### RECORDED DATA
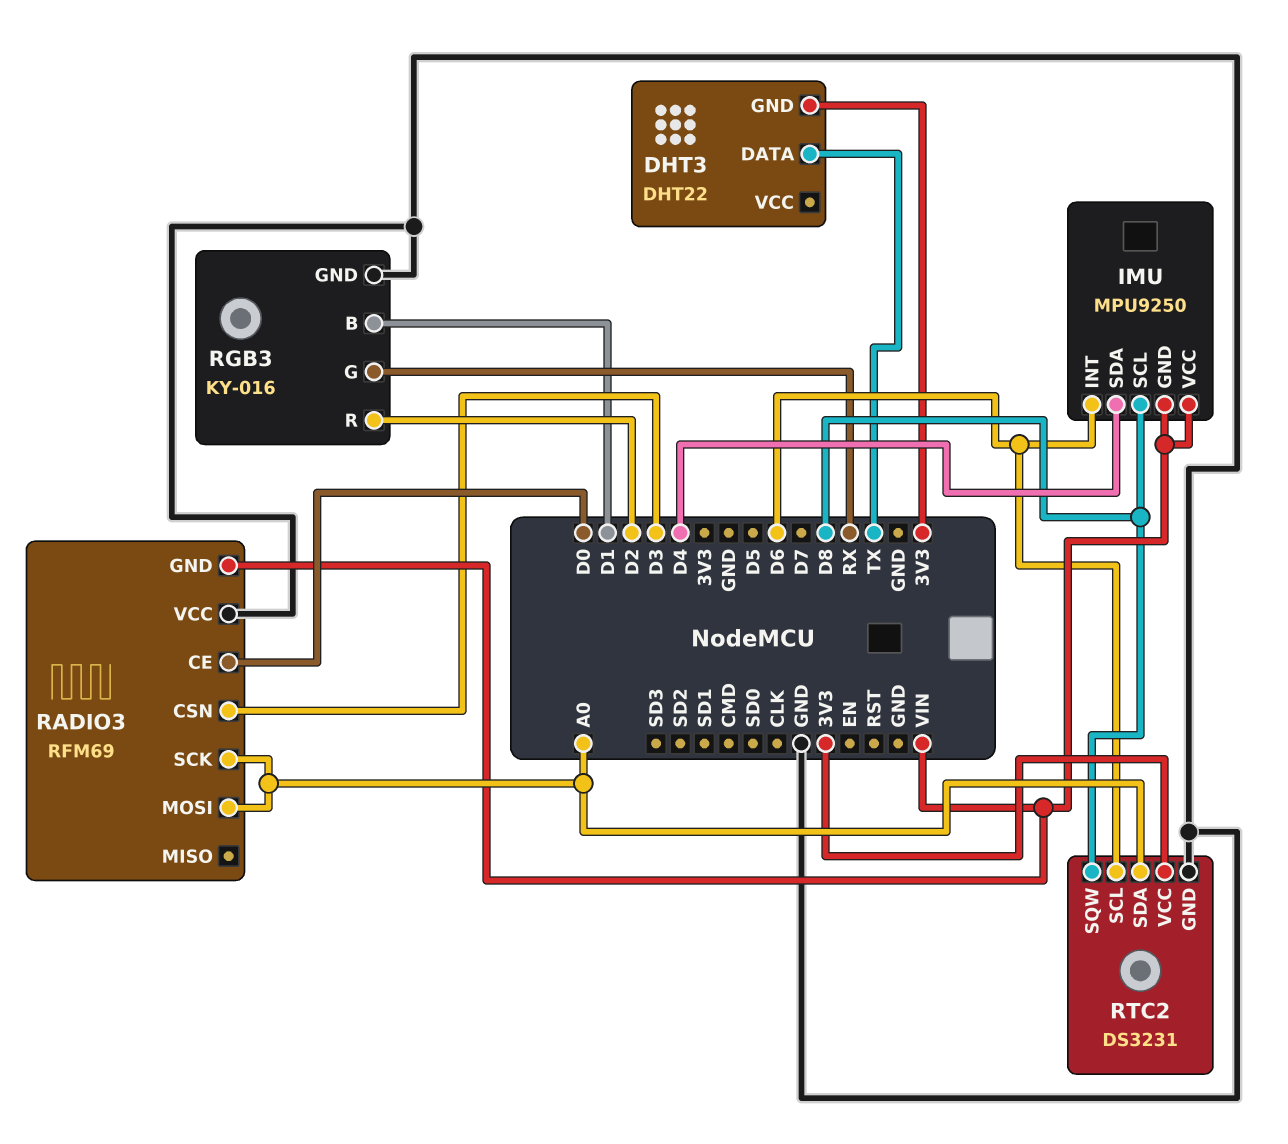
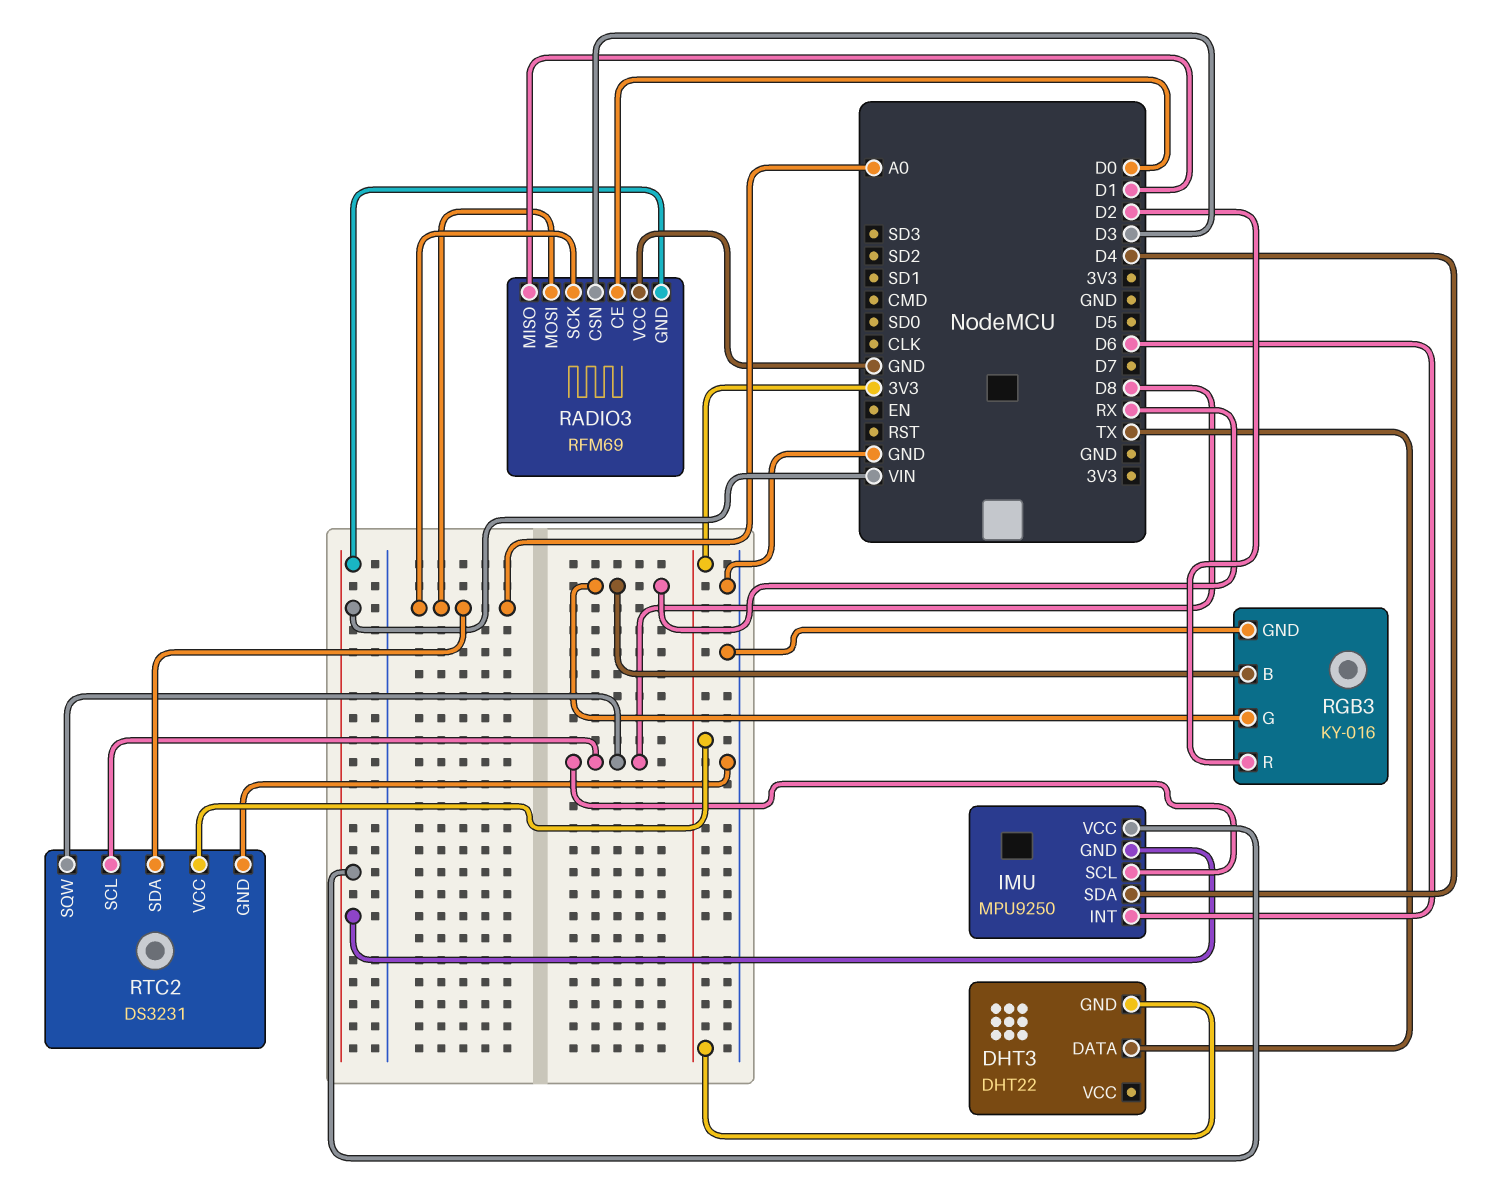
RADIO3 pin MISO: none -> D1
RGB3 pin B: D1 -> RX
RTC2 pin SCL: D6 -> D8

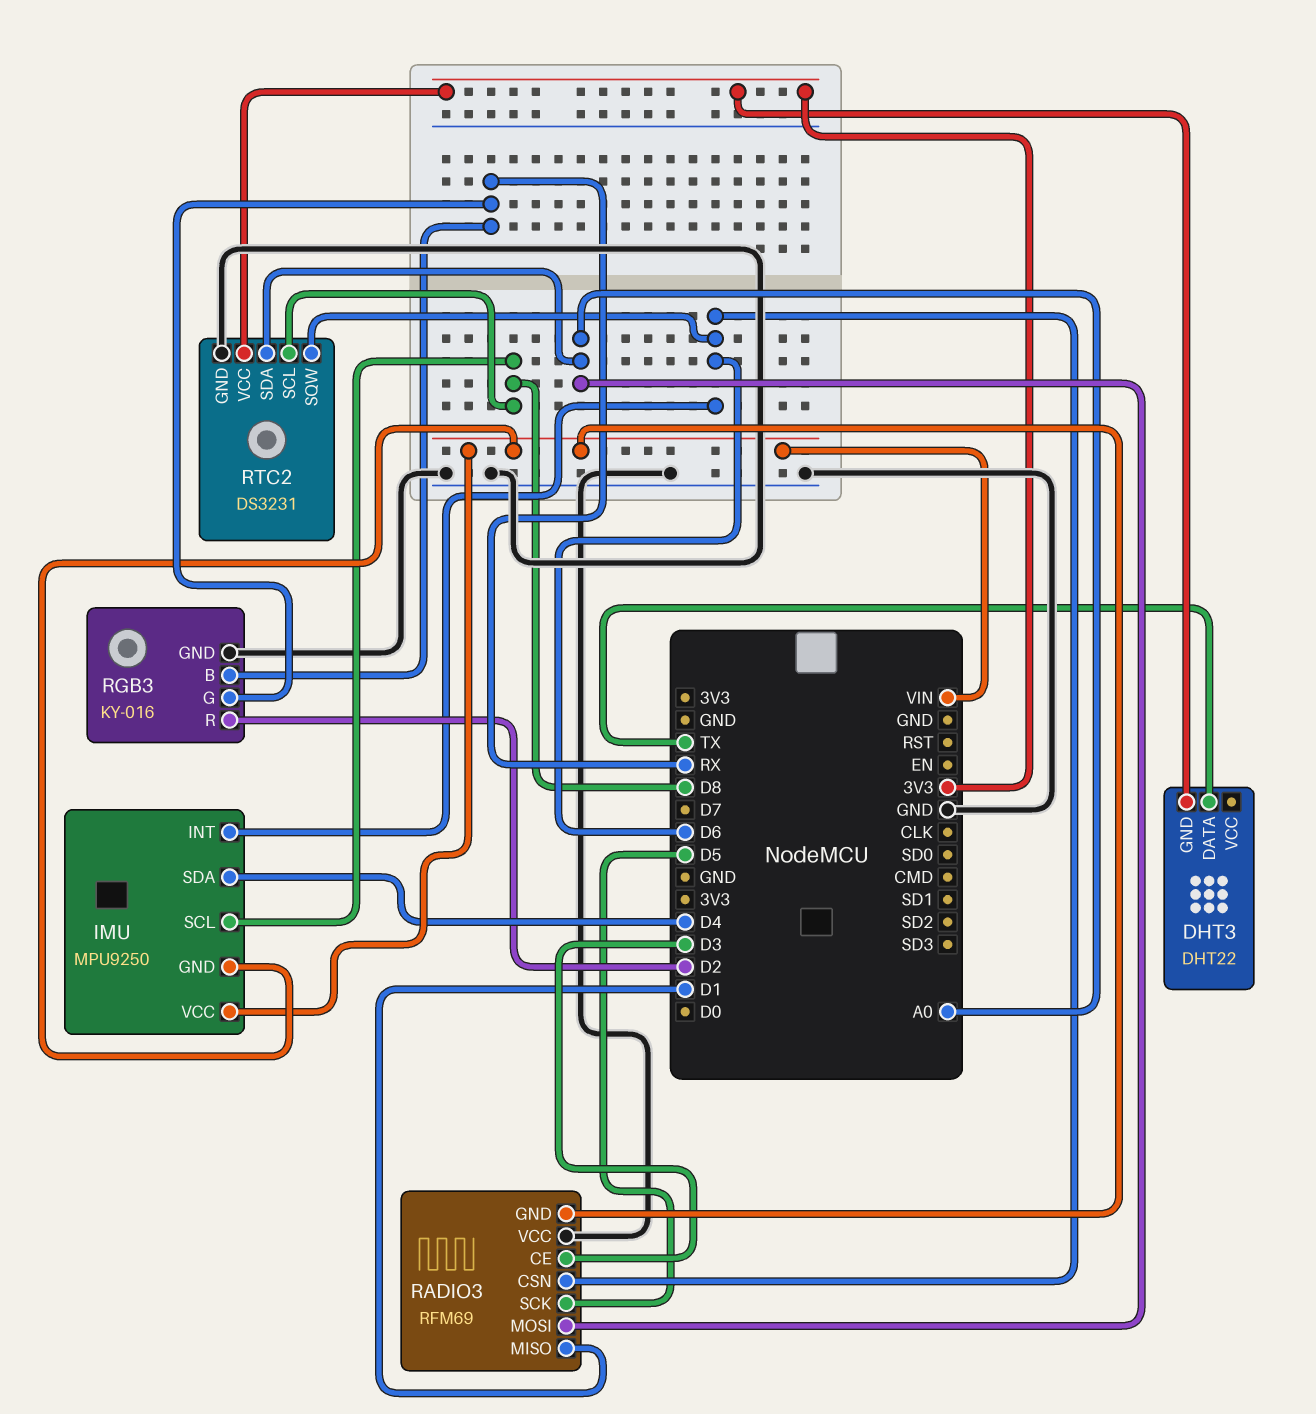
RADIO3 pin CE: D0 -> D3
RADIO3 pin CSN: D3 -> D6
RADIO3 pin SCK: A0 -> D5
RTC2 pin SQW: D8 -> D6

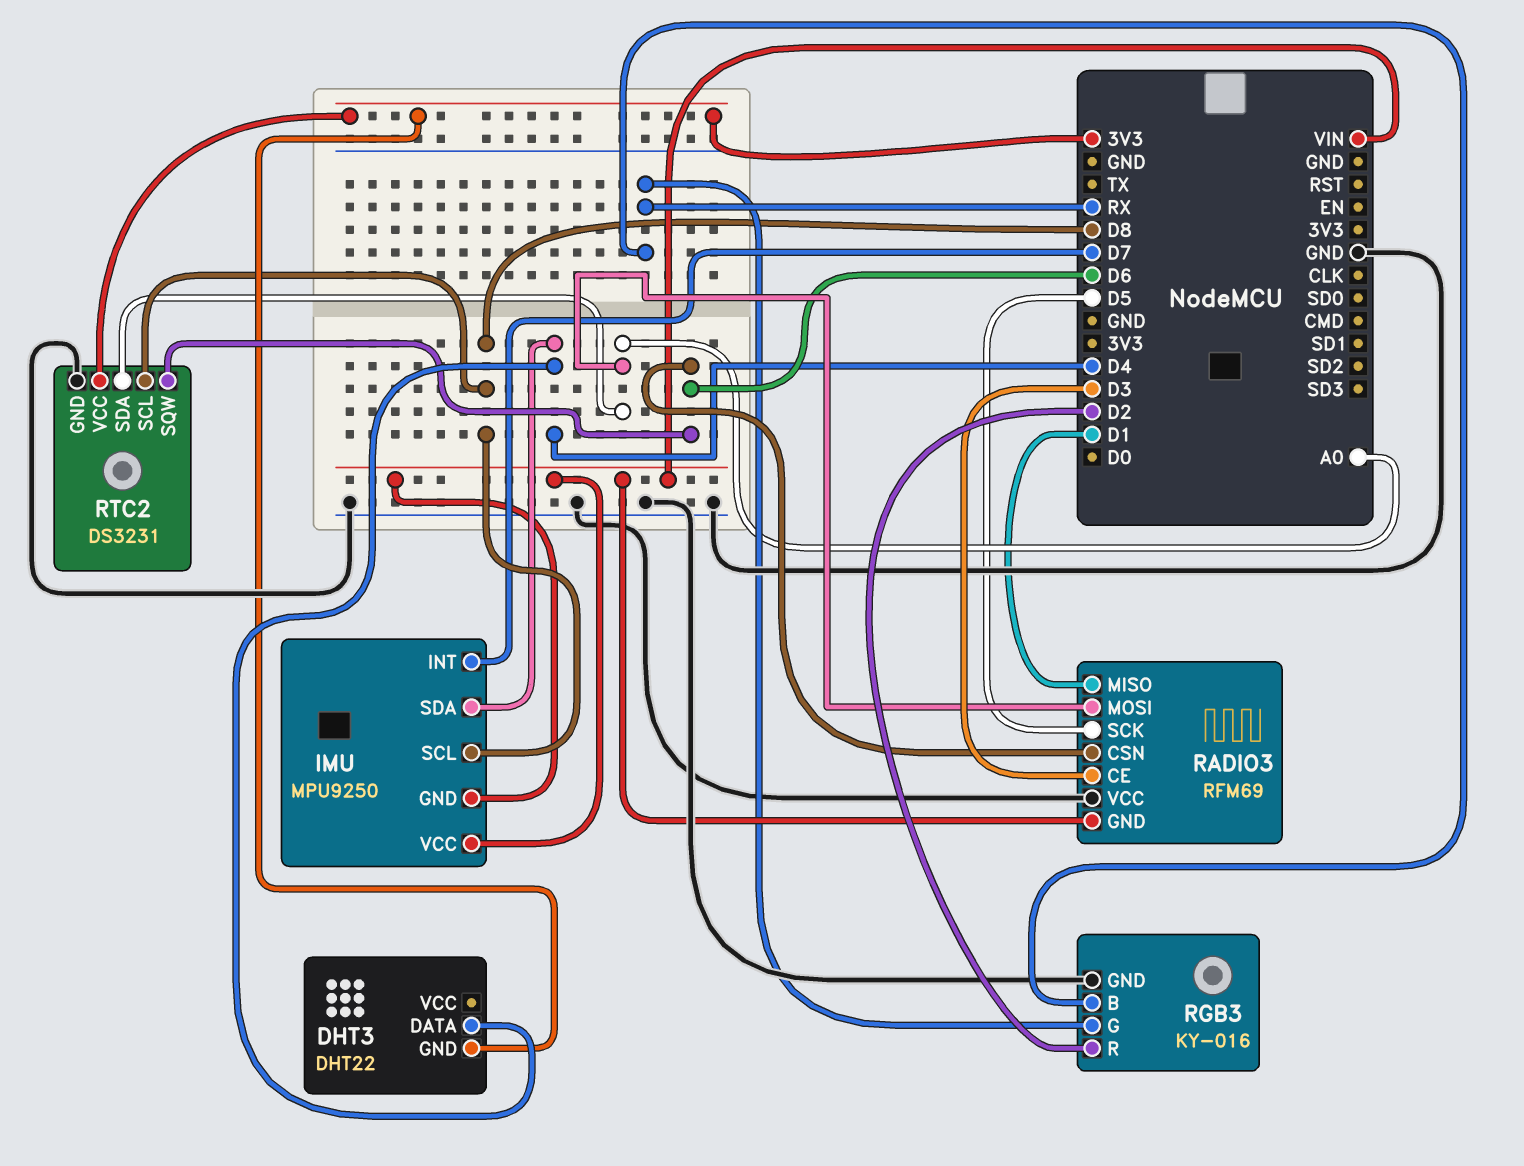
DHT3 pin DATA: TX -> D4
IMU pin INT: D6 -> D7

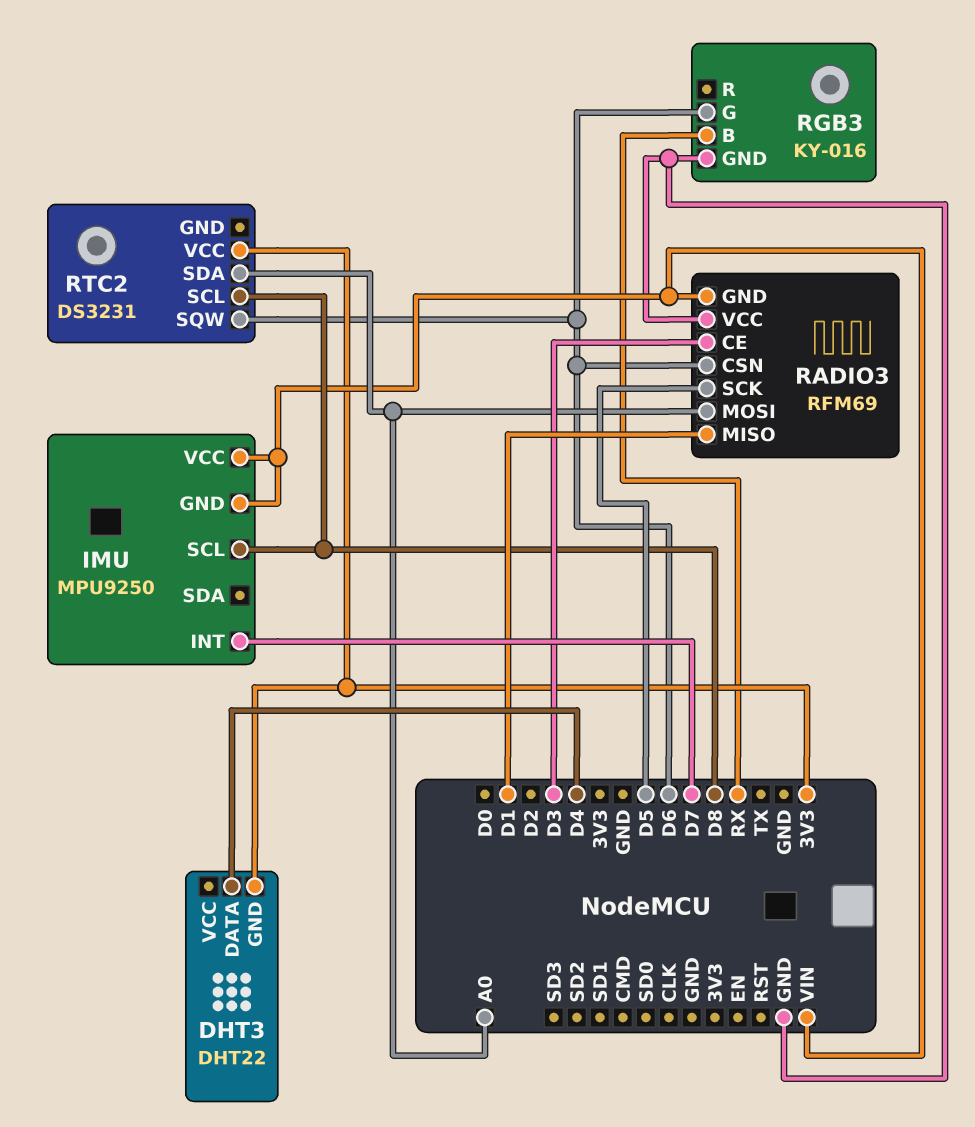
IMU pin SDA: D4 -> none
RGB3 pin G: RX -> D6
RGB3 pin R: D2 -> none
RTC2 pin GND: GND -> none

### PROBLEM
Search the data above for the string "none" and report each line that holds it.

### REPLY
RADIO3 pin MISO: none -> D1
IMU pin SDA: D4 -> none
RGB3 pin R: D2 -> none
RTC2 pin GND: GND -> none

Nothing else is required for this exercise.